(Items listed in a dataset)
^^^^^^^^

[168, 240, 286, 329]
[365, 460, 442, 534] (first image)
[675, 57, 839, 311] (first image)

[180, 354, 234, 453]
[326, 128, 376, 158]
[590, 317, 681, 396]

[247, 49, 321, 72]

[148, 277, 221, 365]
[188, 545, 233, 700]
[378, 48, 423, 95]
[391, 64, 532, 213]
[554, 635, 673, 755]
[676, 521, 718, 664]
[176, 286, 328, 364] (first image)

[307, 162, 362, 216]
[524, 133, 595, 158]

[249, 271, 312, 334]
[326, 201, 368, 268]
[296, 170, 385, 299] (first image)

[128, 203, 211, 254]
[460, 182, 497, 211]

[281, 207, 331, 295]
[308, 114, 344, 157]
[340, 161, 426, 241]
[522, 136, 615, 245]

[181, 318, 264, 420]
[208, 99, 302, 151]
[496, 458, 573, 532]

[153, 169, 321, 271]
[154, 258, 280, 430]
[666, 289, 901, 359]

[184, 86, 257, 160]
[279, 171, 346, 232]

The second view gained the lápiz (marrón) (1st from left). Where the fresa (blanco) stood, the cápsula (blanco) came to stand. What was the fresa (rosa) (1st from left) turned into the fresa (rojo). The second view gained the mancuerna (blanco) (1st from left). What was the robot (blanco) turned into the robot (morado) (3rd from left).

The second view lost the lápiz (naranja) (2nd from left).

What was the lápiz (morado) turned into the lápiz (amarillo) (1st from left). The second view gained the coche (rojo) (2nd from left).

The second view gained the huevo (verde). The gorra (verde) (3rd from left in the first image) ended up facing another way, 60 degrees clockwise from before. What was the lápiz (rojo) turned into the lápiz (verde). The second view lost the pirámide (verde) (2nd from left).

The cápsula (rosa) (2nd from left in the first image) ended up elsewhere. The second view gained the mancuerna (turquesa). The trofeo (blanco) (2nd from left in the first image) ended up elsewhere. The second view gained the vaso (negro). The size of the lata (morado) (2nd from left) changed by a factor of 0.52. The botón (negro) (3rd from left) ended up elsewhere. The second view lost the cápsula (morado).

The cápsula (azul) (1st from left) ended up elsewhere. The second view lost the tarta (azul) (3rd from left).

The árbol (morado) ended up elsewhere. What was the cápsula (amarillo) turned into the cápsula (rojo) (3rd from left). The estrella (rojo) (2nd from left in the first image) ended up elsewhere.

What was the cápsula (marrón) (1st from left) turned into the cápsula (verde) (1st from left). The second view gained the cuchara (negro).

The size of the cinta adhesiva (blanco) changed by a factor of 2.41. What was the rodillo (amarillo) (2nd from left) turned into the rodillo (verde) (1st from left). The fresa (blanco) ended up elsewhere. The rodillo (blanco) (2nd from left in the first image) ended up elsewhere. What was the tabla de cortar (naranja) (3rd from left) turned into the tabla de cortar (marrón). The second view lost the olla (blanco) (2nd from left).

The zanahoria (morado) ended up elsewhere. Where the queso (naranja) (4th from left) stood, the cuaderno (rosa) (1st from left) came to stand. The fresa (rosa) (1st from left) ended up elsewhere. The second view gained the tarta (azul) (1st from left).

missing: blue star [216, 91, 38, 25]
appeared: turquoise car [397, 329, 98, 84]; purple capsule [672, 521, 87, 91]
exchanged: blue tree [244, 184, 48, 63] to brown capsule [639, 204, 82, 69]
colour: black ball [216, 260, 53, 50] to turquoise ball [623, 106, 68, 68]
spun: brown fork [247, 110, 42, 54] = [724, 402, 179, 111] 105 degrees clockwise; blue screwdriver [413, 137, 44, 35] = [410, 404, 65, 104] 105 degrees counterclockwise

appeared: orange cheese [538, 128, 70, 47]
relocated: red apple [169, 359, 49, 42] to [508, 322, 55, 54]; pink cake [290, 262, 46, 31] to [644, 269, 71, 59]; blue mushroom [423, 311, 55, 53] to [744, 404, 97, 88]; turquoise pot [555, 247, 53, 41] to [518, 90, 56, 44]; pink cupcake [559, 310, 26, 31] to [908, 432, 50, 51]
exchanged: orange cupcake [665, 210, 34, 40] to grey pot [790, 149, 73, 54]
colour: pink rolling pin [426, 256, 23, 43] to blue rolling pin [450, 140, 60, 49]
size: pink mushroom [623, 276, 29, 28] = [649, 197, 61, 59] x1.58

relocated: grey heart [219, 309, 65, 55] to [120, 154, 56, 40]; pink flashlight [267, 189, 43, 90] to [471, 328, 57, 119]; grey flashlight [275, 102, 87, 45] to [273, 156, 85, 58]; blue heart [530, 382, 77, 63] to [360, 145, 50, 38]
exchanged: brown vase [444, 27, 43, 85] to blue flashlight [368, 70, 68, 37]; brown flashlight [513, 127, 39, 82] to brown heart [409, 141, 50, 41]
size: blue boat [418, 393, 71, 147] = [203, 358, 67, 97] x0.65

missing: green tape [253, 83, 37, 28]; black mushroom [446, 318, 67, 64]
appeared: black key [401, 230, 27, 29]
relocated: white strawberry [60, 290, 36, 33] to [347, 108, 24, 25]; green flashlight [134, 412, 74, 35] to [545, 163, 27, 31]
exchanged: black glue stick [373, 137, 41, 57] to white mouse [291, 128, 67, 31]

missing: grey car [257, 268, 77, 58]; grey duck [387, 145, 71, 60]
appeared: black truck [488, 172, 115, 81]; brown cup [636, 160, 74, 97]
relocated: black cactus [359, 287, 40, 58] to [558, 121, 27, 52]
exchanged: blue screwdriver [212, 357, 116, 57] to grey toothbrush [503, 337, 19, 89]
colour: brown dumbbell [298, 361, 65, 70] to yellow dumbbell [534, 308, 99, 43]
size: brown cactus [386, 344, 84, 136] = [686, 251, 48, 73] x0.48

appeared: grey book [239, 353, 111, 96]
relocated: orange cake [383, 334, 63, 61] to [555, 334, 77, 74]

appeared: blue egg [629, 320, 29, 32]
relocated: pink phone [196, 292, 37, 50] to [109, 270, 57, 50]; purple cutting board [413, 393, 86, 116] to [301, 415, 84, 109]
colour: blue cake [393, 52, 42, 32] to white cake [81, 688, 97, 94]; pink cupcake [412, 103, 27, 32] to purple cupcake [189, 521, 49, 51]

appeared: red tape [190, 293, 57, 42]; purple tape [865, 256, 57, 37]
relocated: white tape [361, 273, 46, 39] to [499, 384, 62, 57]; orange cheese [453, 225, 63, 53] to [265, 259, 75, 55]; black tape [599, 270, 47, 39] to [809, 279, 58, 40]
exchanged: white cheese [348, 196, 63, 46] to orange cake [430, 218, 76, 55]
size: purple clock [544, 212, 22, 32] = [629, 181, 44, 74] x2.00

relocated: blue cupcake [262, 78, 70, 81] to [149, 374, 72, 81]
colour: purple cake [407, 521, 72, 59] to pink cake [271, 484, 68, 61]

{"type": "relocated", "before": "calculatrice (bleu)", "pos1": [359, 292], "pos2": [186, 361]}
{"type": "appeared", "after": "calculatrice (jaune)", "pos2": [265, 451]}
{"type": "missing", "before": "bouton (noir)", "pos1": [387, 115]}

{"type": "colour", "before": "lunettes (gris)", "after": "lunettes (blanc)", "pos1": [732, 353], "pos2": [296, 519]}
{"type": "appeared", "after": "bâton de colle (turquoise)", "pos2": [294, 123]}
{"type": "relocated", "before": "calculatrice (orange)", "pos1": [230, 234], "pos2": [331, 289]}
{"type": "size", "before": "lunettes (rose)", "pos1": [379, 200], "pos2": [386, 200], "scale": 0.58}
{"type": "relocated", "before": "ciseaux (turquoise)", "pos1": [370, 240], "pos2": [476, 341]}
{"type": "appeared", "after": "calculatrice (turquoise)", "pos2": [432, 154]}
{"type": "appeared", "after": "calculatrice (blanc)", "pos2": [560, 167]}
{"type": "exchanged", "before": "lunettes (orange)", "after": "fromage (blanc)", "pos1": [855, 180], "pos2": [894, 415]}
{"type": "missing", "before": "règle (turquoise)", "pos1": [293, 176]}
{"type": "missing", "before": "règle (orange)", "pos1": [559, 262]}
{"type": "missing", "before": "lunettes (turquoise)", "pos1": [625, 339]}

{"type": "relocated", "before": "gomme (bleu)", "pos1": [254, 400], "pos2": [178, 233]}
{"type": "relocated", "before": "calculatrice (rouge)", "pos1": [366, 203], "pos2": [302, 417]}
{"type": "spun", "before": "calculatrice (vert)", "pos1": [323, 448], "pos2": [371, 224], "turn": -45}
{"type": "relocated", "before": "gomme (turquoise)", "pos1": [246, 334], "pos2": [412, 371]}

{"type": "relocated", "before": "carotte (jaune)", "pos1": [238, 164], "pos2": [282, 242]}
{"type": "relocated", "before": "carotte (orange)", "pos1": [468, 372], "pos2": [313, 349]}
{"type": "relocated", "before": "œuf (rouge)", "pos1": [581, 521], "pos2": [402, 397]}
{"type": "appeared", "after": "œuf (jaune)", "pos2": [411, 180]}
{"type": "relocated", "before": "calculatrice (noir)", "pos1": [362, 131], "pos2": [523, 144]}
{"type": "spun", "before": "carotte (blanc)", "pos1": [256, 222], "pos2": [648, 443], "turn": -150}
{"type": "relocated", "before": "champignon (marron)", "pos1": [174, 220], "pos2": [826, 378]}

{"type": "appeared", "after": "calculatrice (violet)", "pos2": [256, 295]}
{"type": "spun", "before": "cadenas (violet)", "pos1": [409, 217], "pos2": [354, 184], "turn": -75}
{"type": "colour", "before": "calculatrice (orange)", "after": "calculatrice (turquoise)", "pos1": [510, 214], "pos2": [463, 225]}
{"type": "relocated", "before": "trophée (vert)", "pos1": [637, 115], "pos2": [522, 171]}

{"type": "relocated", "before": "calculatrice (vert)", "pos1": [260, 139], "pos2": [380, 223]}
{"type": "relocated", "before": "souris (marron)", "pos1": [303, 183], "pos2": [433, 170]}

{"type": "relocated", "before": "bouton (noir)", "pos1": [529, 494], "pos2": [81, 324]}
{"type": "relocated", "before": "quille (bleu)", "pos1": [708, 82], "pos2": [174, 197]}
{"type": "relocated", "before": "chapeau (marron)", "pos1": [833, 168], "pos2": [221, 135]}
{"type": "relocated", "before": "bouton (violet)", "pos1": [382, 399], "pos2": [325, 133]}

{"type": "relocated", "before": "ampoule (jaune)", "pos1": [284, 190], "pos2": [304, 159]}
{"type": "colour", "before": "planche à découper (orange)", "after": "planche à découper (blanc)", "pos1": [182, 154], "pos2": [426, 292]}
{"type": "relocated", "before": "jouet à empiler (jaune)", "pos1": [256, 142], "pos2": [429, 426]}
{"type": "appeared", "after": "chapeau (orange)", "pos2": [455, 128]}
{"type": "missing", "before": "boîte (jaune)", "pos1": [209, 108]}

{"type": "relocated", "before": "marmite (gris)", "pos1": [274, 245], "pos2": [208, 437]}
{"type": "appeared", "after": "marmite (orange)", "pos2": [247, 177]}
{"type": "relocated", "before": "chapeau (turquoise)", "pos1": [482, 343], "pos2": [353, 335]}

^^^^^^^^

■ **ACTIVITY**: With the first line being the one containing "appeared: turquoise car" and the last line the one containing "colour: black ball", transcribe exactly the lines above that fall in that range.

■ **TASK RESULT**:
appeared: turquoise car [397, 329, 98, 84]; purple capsule [672, 521, 87, 91]
exchanged: blue tree [244, 184, 48, 63] to brown capsule [639, 204, 82, 69]
colour: black ball [216, 260, 53, 50] to turquoise ball [623, 106, 68, 68]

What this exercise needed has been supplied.